REQUIRED WORK.
Starting with the line that contains "C4: 100nF (GND, VS) -> 100nF (GND, W5)" and stopping after the line that contains "R6: 56k (W4, W5) -> 27 (W4, W5)", return each line below exactly as written, with no others.

Edit difference data.
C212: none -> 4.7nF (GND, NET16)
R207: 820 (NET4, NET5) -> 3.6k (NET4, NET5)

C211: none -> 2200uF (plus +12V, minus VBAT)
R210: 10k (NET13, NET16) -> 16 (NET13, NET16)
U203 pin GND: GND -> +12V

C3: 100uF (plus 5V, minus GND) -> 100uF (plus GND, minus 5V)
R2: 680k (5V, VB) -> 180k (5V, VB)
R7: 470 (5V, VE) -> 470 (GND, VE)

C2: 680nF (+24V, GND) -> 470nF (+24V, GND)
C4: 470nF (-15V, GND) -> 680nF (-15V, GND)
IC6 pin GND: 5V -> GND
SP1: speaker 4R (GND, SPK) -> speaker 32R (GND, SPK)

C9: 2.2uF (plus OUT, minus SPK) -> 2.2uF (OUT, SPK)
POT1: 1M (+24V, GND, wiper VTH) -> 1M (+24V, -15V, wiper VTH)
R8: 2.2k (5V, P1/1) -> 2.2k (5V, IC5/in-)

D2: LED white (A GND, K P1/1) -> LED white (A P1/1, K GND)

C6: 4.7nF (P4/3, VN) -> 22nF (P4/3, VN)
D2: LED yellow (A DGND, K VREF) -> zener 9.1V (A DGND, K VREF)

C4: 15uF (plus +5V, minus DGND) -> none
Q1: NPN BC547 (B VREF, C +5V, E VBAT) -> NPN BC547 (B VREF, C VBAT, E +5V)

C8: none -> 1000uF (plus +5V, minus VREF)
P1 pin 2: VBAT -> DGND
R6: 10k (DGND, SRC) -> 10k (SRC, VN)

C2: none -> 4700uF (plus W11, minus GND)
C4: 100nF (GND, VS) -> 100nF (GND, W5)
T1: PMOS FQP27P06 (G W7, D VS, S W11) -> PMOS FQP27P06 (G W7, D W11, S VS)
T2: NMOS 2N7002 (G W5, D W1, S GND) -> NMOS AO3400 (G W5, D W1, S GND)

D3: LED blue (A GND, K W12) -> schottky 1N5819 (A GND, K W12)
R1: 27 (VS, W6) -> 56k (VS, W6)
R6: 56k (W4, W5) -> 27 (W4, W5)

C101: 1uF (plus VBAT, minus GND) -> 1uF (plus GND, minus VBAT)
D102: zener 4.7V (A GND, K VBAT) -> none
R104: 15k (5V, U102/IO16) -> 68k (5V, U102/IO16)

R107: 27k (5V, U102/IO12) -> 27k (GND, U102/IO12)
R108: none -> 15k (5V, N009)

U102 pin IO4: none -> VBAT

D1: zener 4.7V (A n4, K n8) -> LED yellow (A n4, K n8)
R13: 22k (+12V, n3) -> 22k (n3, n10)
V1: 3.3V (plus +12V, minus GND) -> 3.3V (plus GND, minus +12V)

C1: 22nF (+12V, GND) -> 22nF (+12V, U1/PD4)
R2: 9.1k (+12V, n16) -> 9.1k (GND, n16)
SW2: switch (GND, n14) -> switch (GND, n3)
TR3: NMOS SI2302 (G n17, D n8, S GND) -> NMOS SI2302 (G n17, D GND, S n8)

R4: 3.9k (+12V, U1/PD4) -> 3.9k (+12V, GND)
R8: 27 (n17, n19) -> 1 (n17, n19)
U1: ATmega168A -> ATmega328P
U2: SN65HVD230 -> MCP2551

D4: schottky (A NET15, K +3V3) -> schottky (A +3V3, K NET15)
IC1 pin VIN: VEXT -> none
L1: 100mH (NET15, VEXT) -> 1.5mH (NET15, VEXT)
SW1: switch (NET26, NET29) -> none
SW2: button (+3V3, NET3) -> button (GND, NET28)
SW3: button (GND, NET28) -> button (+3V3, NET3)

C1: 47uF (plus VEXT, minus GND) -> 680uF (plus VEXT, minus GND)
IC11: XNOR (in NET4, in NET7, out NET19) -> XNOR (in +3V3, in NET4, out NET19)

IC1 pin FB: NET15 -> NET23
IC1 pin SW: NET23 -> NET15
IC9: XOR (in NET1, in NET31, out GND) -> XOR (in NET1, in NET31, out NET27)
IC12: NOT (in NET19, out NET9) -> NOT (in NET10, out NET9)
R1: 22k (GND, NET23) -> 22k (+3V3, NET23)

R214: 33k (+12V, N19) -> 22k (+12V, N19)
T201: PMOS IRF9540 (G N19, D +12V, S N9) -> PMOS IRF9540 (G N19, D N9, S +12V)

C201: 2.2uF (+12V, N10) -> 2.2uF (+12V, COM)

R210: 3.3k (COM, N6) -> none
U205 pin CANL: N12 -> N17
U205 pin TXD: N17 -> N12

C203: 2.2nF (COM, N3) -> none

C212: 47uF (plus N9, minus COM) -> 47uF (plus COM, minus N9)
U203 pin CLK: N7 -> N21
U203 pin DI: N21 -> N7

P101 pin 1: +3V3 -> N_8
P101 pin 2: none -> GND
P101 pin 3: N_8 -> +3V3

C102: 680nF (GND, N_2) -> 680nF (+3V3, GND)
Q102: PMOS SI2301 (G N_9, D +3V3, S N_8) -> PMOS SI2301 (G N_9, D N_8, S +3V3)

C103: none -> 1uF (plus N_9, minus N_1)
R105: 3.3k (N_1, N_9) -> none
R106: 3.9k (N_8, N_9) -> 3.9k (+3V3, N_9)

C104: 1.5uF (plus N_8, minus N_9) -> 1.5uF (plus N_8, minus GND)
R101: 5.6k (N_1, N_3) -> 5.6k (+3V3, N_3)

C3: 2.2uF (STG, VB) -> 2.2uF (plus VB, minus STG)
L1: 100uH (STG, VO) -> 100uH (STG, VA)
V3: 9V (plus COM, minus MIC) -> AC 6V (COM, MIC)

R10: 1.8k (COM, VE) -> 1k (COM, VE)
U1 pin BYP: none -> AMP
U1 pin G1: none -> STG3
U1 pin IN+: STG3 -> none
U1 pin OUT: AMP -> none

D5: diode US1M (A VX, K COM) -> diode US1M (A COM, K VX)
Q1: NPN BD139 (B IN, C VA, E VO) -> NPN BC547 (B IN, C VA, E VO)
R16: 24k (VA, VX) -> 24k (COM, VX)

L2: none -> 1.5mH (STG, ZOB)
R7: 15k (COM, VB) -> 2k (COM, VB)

RESPONSE.
C4: 100nF (GND, VS) -> 100nF (GND, W5)
T1: PMOS FQP27P06 (G W7, D VS, S W11) -> PMOS FQP27P06 (G W7, D W11, S VS)
T2: NMOS 2N7002 (G W5, D W1, S GND) -> NMOS AO3400 (G W5, D W1, S GND)

D3: LED blue (A GND, K W12) -> schottky 1N5819 (A GND, K W12)
R1: 27 (VS, W6) -> 56k (VS, W6)
R6: 56k (W4, W5) -> 27 (W4, W5)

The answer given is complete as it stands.